• [WHAT YOU SHOULD DO]:
One figure is the expected answer: how many lines in the listing contain "order".

• [SUPPLIED DATA]:

BEGIN

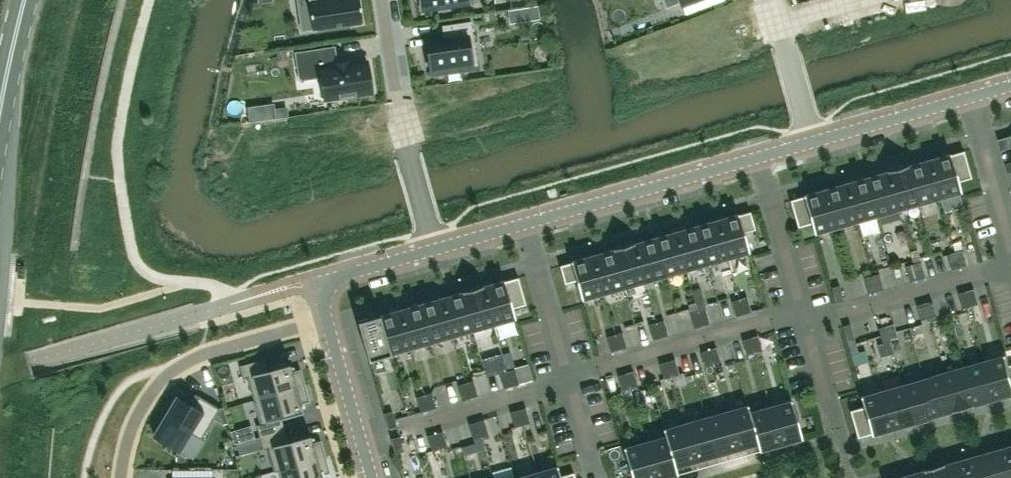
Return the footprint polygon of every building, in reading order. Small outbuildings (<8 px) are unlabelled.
[(313,29),(362,22),(359,0),(296,0),(297,3),(308,1),(313,29)] [(421,10),(469,3),(468,0),(419,0),(421,10)] [(539,17),(537,6),(518,8),(520,20),(539,17)] [(443,39),(425,41),(430,71),(477,64),(471,20),(441,25),(443,39)] [(333,47),(296,52),(300,79),(321,76),(324,98),(372,91),(371,85),(369,68),(368,68),(367,61),(349,64),(348,61),(345,62),(345,63),(338,64),(337,63),(336,63),(333,47)] [(286,106),(273,108),(274,117),(288,115),(286,106)] [(1010,136),(999,140),(1001,150),(1010,147),(1010,139),(1010,136)] [(971,178),(964,150),(950,154),(950,153),(928,159),(939,198),(961,192),(958,181),(971,178)] [(939,198),(928,159),(907,165),(919,204),(939,198)] [(919,204),(907,165),(887,171),(898,210),(919,204)] [(898,210),(887,171),(866,177),(877,215),(898,210)] [(877,215),(866,177),(845,182),(856,221),(877,215)] [(856,221),(845,182),(824,188),(835,227),(856,221)] [(835,227),(824,188),(803,194),(803,196),(790,199),(798,227),(811,223),(814,233),(835,227)] [(755,229),(750,211),(739,214),(738,213),(717,219),(728,258),(749,252),(744,232),(755,229)] [(728,258),(717,219),(696,225),(707,264),(728,258)] [(707,264),(696,225),(675,231),(686,270),(707,264)] [(686,270),(675,231),(654,237),(665,276),(686,270)] [(665,276),(654,237),(634,243),(645,281),(665,276)] [(645,281),(634,243),(613,249),(624,287),(645,281)] [(624,287),(613,249),(592,254),(603,293),(624,287)] [(962,249),(954,251),(959,267),(967,265),(962,249)] [(959,267),(954,251),(947,254),(951,269),(959,267)] [(603,293),(592,254),(570,261),(571,262),(559,265),(565,283),(576,280),(581,299),(603,293)] [(921,261),(913,263),(917,279),(925,276),(921,261)] [(917,279),(913,263),(905,265),(910,281),(917,279)] [(879,273),(872,275),(876,290),(883,288),(879,273)] [(876,290),(872,275),(864,277),(868,293),(876,290)] [(515,318),(512,308),(526,304),(518,277),(505,280),(504,279),(483,285),(494,324),(515,318)] [(831,287),(835,302),(843,300),(839,284),(831,287)] [(494,324),(483,285),(462,291),(473,330),(494,324)] [(977,303),(973,288),(965,290),(970,305),(977,303)] [(970,305),(965,290),(958,292),(962,308),(970,305)] [(473,330),(462,291),(441,297),(452,336),(473,330)] [(751,311),(747,296),(739,298),(743,314),(751,311)] [(452,336),(441,297),(420,303),(431,342),(452,336)] [(743,314),(739,298),(731,300),(736,316),(743,314)] [(936,315),(931,300),(924,302),(928,317),(936,315)] [(928,317),(924,302),(916,304),(920,319),(928,317)] [(431,342),(420,303),(399,309),(411,348),(431,342)] [(711,326),(726,322),(722,305),(706,309),(711,326)] [(710,323),(705,308),(698,310),(702,325),(710,323)] [(917,321),(913,308),(894,313),(898,327),(917,321)] [(411,348),(399,309),(379,314),(390,354),(411,348)] [(702,325),(698,310),(690,312),(694,328),(702,325)] [(390,354),(379,314),(357,320),(368,360),(390,354)] [(879,318),(881,325),(889,323),(887,316),(879,318)] [(656,322),(660,337),(668,335),(663,320),(656,322)] [(660,337),(656,322),(648,324),(653,339),(660,337)] [(854,338),(850,323),(842,325),(846,340),(854,338)] [(898,338),(893,323),(886,325),(890,340),(898,338)] [(872,324),(853,324),(853,332),(872,332),(872,324)] [(646,325),(633,329),(639,347),(652,343),(646,325)] [(890,340),(886,325),(878,327),(882,343),(890,340)] [(626,347),(622,331),(614,334),(619,349),(626,347)] [(619,349),(614,334),(607,336),(611,351),(619,349)] [(762,350),(758,335),(750,337),(754,352),(762,350)] [(754,352),(750,337),(742,339),(747,354),(754,352)] [(720,362),(716,346),(708,349),(713,364),(720,362)] [(713,364),(708,349),(701,351),(705,366),(713,364)] [(985,360),(996,399),(1010,395),(1010,364),(1007,354),(985,360)] [(247,376),(254,399),(304,385),(300,369),(291,371),(289,363),(268,369),(264,357),(239,365),(242,377),(247,376)] [(679,374),(675,358),(667,360),(671,376),(679,374)] [(671,376),(667,360),(659,362),(664,378),(671,376)] [(996,399),(985,360),(965,366),(976,405),(996,399)] [(976,405),(965,366),(944,372),(955,411),(976,405)] [(519,383),(514,368),(507,370),(511,386),(519,383)] [(511,386),(507,370),(499,373),(504,388),(511,386)] [(637,385),(633,370),(625,372),(630,388),(637,385)] [(630,388),(625,372),(618,374),(622,390),(630,388)] [(955,411),(944,372),(923,378),(934,417),(955,411)] [(838,395),(855,389),(851,378),(834,384),(838,395)] [(934,417),(923,378),(902,384),(913,423),(934,417)] [(473,380),(465,382),(470,398),(477,395),(473,380)] [(470,398),(465,382),(458,384),(462,400),(470,398)] [(913,423),(902,384),(882,390),(893,429),(913,423)] [(309,400),(304,385),(254,399),(260,423),(256,424),(259,436),(284,429),(281,417),(303,411),(301,403),(309,400)] [(893,429),(882,390),(860,396),(863,406),(850,410),(857,437),(871,434),(871,435),(893,429)] [(436,407),(431,392),(424,394),(428,409),(436,407)] [(428,409),(424,394),(416,396),(420,411),(428,409)] [(219,408),(198,395),(192,406),(177,396),(154,435),(179,451),(190,432),(201,439),(219,408)] [(791,399),(769,406),(780,444),(802,438),(791,399)] [(749,411),(747,404),(726,410),(737,449),(757,444),(758,443),(749,411)] [(769,406),(749,411),(758,443),(757,444),(759,451),(780,444),(769,406)] [(522,424),(518,409),(510,411),(514,426),(522,424)] [(396,426),(394,419),(392,410),(384,413),(389,428),(396,426)] [(737,449),(726,410),(705,416),(716,455),(737,449)] [(716,455),(705,416),(684,422),(695,461),(716,455)] [(488,434),(484,418),(476,421),(481,436),(488,434)] [(481,436),(476,421),(468,423),(473,438),(481,436)] [(695,461),(684,422),(663,428),(665,435),(666,435),(675,467),(695,461)] [(310,434),(287,440),(284,429),(259,436),(263,448),(267,447),(274,471),(279,470),(279,469),(325,456),(320,440),(312,443),(310,434)] [(447,446),(442,430),(435,432),(439,448),(447,446)] [(439,448),(435,432),(427,435),(431,450),(439,448)] [(396,453),(403,451),(399,435),(391,438),(396,453)] [(665,435),(644,441),(655,477),(663,477),(677,474),(675,467),(666,435),(665,435)] [(644,441),(623,447),(632,477),(655,477),(644,441)] [(1010,446),(989,452),(996,477),(1010,477),(1010,450),(1010,446)] [(989,452),(968,458),(974,477),(996,477),(989,452)] [(325,456),(279,469),(279,470),(281,477),(322,477),(321,474),(329,472),(325,456)] [(968,458),(947,464),(951,477),(974,477),(968,458)] [(947,464),(927,469),(929,477),(951,477),(947,464)] [(560,476),(557,465),(535,471),(537,477),(575,477),(573,472),(560,476)] [(927,469),(906,475),(907,477),(929,477),(927,469)]
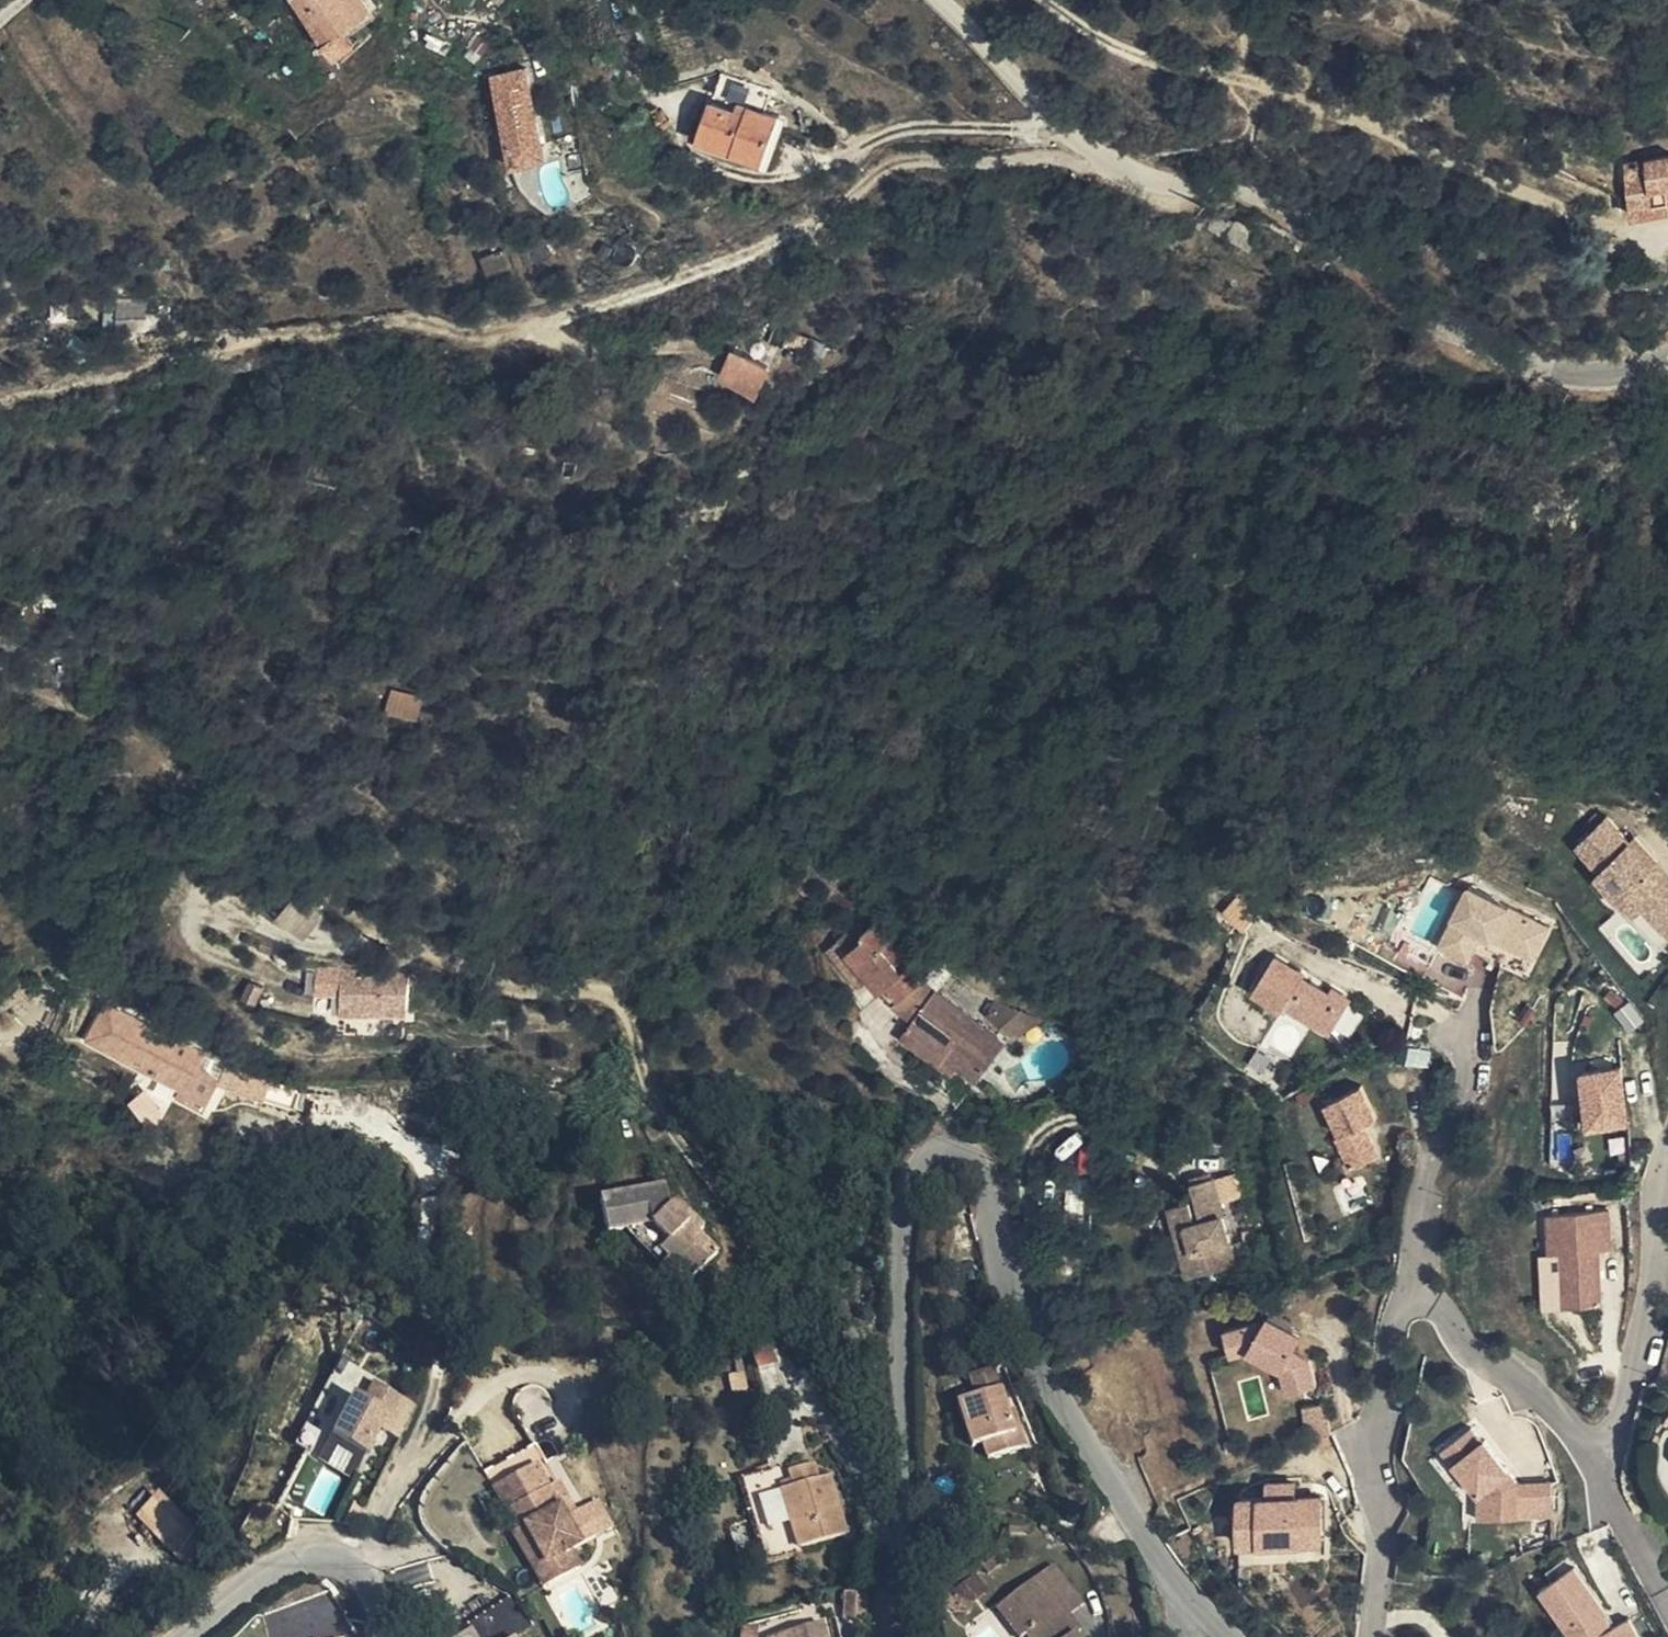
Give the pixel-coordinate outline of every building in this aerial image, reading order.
[(329,38),(349,23),(374,5),(370,0),(302,0),(329,38)] [(349,23),(329,38),(340,54),(361,40),(349,23)] [(514,166),(549,158),(529,67),(494,75),(514,166)] [(701,139),(761,160),(777,116),(763,110),(768,96),(770,89),(721,73),(715,95),(738,101),(748,105),(745,114),(736,111),(712,103),(701,139)] [(763,110),(777,116),(783,103),(768,96),(763,110)] [(738,101),(736,111),(745,114),(748,105),(738,101)] [(1635,215),(1667,210),(1667,158),(1627,164),(1635,215)] [(1229,236),(1251,248),(1259,234),(1237,222),(1229,236)] [(480,258),(486,278),(510,270),(504,251),(480,258)] [(157,298),(117,300),(118,328),(148,327),(148,315),(158,315),(157,298)] [(118,328),(117,300),(104,300),(105,328),(118,328)] [(826,354),(829,343),(823,341),(791,332),(788,342),(826,354)] [(762,380),(769,363),(747,355),(735,382),(757,391),(762,380)] [(612,441),(616,427),(600,421),(594,434),(612,441)] [(390,689),(384,714),(415,722),(421,697),(390,689)] [(1667,910),(1667,874),(1654,861),(1654,862),(1650,866),(1626,841),(1601,817),(1573,843),(1597,867),(1594,871),(1636,912),(1649,900),(1664,915),(1667,910)] [(1626,841),(1650,866),(1654,862),(1629,838),(1626,841)] [(1473,891),(1444,948),(1486,969),(1497,947),(1539,969),(1558,933),(1473,891)] [(1664,915),(1649,900),(1636,912),(1666,943),(1667,940),(1667,910),(1664,915)] [(871,975),(895,1003),(921,980),(917,975),(910,967),(915,962),(878,919),(867,928),(861,921),(840,937),(871,975)] [(859,984),(871,975),(840,937),(828,946),(859,984)] [(1330,1028),(1349,996),(1330,985),(1326,991),(1301,976),(1302,973),(1272,956),(1253,988),(1283,1007),(1286,1002),(1330,1028)] [(951,973),(939,962),(923,981),(921,980),(895,1003),(914,1017),(903,1033),(941,1062),(946,1055),(960,1066),(979,1080),(1006,1042),(935,990),(951,973)] [(910,967),(917,975),(922,971),(915,962),(910,967)] [(362,991),(362,980),(349,979),(349,1006),(360,1006),(360,990),(362,991)] [(404,981),(362,980),(362,991),(360,990),(360,1006),(403,1004),(404,981)] [(1024,1009),(997,997),(988,1017),(1016,1037),(1045,1018),(1024,1009)] [(403,1004),(360,1006),(360,1016),(403,1015),(403,1004)] [(128,1033),(133,1024),(114,1014),(110,1022),(128,1033)] [(181,1083),(192,1061),(136,1033),(128,1049),(157,1064),(155,1070),(181,1083)] [(1094,1067),(1106,1054),(1098,1047),(1086,1060),(1094,1067)] [(946,1055),(941,1062),(955,1072),(960,1066),(946,1055)] [(1588,1124),(1626,1121),(1623,1066),(1585,1069),(1588,1124)] [(165,1114),(174,1100),(155,1086),(145,1101),(165,1114)] [(1364,1089),(1329,1105),(1343,1137),(1338,1139),(1352,1170),(1380,1157),(1366,1126),(1378,1121),(1364,1089)] [(580,1114),(595,1100),(588,1092),(574,1105),(580,1114)] [(1213,1178),(1193,1184),(1202,1221),(1196,1222),(1191,1202),(1171,1206),(1190,1277),(1235,1263),(1213,1178)] [(668,1208),(663,1189),(598,1204),(605,1236),(624,1232),(651,1225),(668,1243),(660,1251),(668,1260),(689,1281),(715,1255),(696,1236),(701,1229),(684,1214),(679,1219),(668,1208)] [(674,1203),(668,1208),(679,1219),(684,1214),(674,1203)] [(1614,1252),(1612,1212),(1552,1215),(1554,1253),(1566,1253),(1569,1308),(1605,1306),(1604,1283),(1610,1283),(1609,1252),(1614,1252)] [(651,1225),(624,1232),(632,1241),(658,1267),(668,1260),(660,1251),(668,1243),(651,1225)] [(681,1289),(689,1281),(668,1260),(658,1267),(681,1289)] [(1285,1333),(1290,1326),(1266,1312),(1259,1322),(1252,1318),(1220,1326),(1226,1350),(1244,1346),(1277,1366),(1283,1387),(1311,1379),(1304,1354),(1290,1345),(1294,1338),(1285,1333)] [(1299,1331),(1290,1326),(1285,1333),(1294,1338),(1299,1331)] [(775,1365),(760,1338),(747,1343),(758,1371),(775,1365)] [(737,1348),(724,1350),(729,1376),(742,1374),(737,1348)] [(990,1369),(968,1377),(976,1398),(955,1404),(971,1448),(982,1446),(987,1459),(1024,1447),(1019,1433),(1012,1435),(1004,1412),(990,1369)] [(729,1376),(732,1392),(745,1389),(742,1374),(729,1376)] [(388,1425),(401,1405),(374,1387),(362,1406),(351,1399),(326,1439),(342,1449),(359,1460),(383,1422),(388,1425)] [(671,1403),(672,1415),(690,1416),(691,1404),(671,1403)] [(1011,1409),(1004,1412),(1012,1435),(1019,1433),(1011,1409)] [(388,1425),(383,1422),(375,1434),(381,1438),(388,1425)] [(1484,1441),(1473,1426),(1445,1448),(1456,1463),(1459,1462),(1481,1490),(1480,1516),(1550,1518),(1553,1485),(1521,1483),(1486,1439),(1484,1441)] [(807,1483),(817,1480),(812,1465),(802,1468),(807,1483)] [(798,1548),(845,1534),(827,1477),(817,1480),(807,1483),(802,1468),(787,1472),(790,1481),(791,1488),(780,1491),(798,1548)] [(762,1563),(790,1554),(764,1472),(737,1480),(762,1563)] [(778,1485),(780,1491),(791,1488),(790,1481),(778,1485)] [(511,1512),(521,1532),(528,1529),(547,1566),(540,1569),(551,1589),(583,1572),(575,1555),(584,1548),(570,1522),(579,1516),(563,1485),(511,1512)] [(133,1511),(171,1553),(197,1529),(159,1488),(133,1511)] [(1329,1500),(1243,1503),(1244,1560),(1331,1558),(1329,1500)] [(1026,1535),(1026,1526),(1007,1526),(1007,1535),(1026,1535)] [(528,1529),(521,1532),(516,1536),(546,1592),(551,1589),(540,1569),(547,1566),(528,1529)] [(987,1576),(1001,1565),(995,1558),(981,1569),(987,1576)] [(1081,1605),(1051,1567),(1036,1578),(1067,1617),(1081,1605)] [(1581,1567),(1547,1590),(1573,1627),(1578,1636),(1644,1636),(1635,1619),(1618,1627),(1612,1612),(1581,1567)] [(1036,1578),(1029,1583),(1053,1614),(1049,1618),(1064,1636),(1069,1636),(1071,1636),(1072,1636),(1079,1631),(1067,1617),(1036,1578)] [(1049,1618),(1053,1614),(1029,1583),(1004,1603),(1029,1634),(1026,1636),(1064,1636),(1049,1618)] [(864,1621),(866,1594),(844,1593),(841,1620),(864,1621)] [(1029,1634),(1004,1603),(994,1611),(1014,1636),(1026,1636),(1029,1634)] [(473,1617),(480,1636),(492,1636),(522,1628),(515,1604),(473,1617)] [(818,1625),(780,1636),(822,1636),(818,1625)]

END

• [YOUR RESPONSE]:
2